Required action: Your reply should contain the whole listing below, repeated exactly, and no images.

Given material:
________________
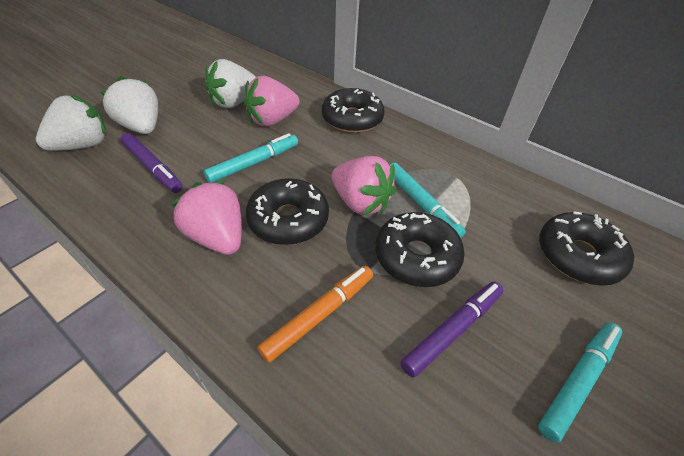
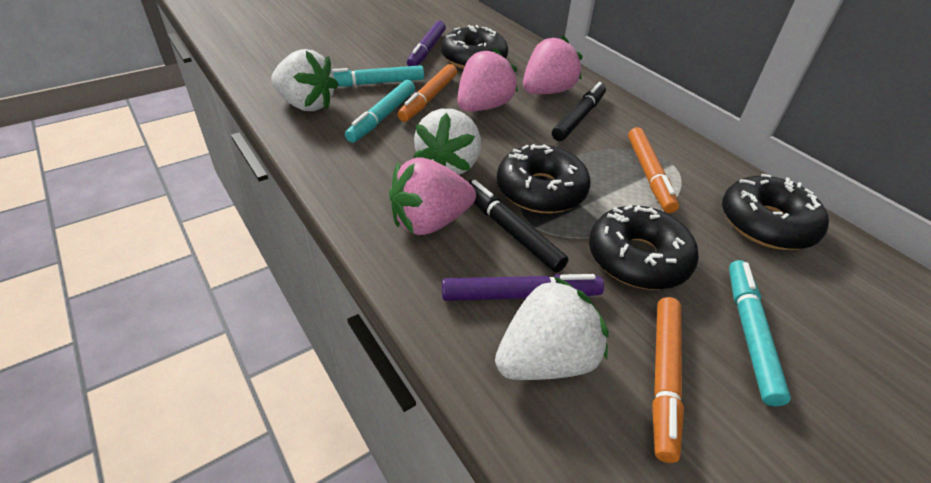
black marker: 0 -> 2
orange marker: 1 -> 3

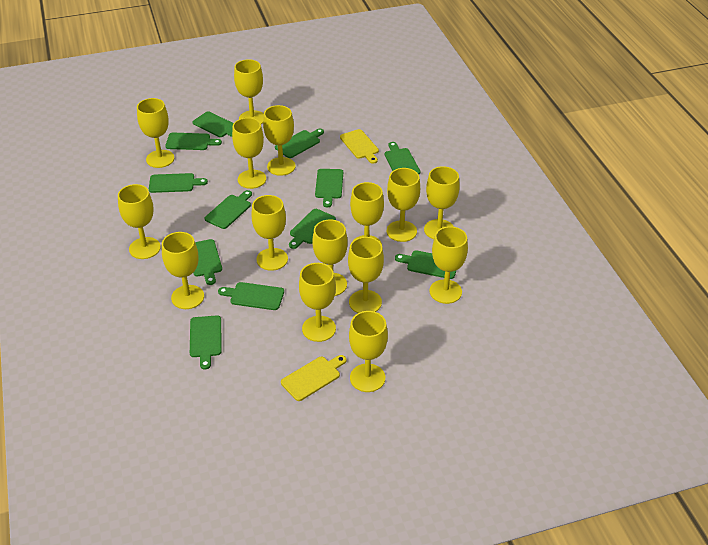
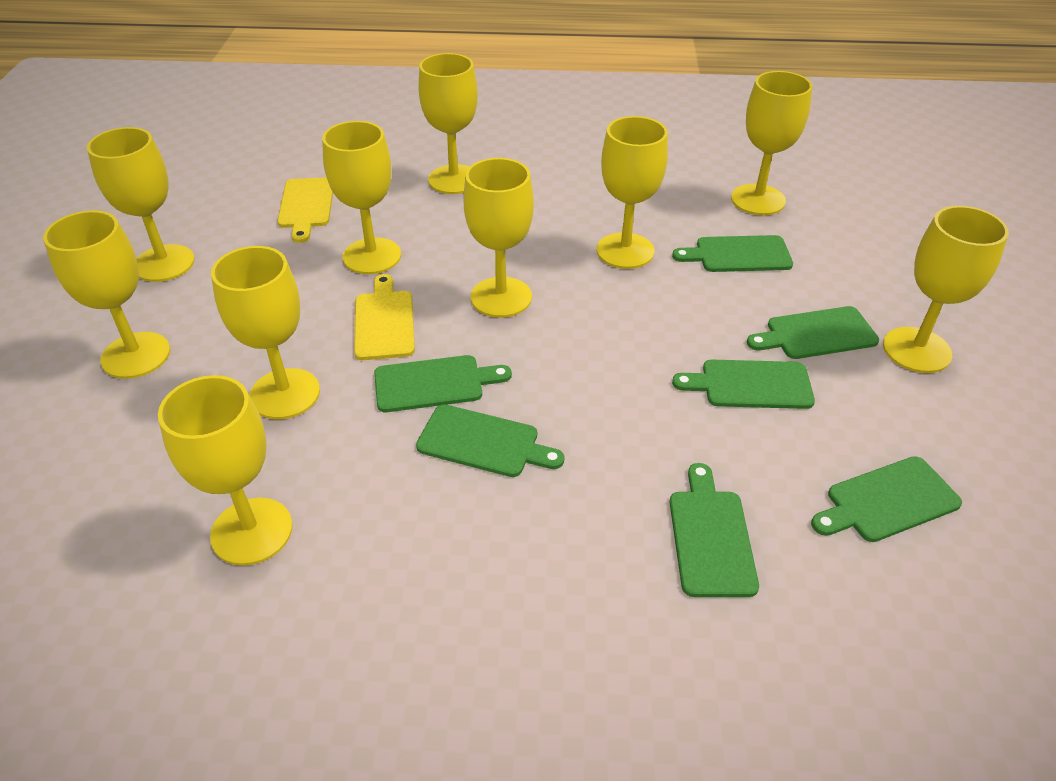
green cutting board: 12 -> 7
yellow goblet: 15 -> 10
________________
Task output:
black marker: 0 -> 2
orange marker: 1 -> 3

green cutting board: 12 -> 7
yellow goblet: 15 -> 10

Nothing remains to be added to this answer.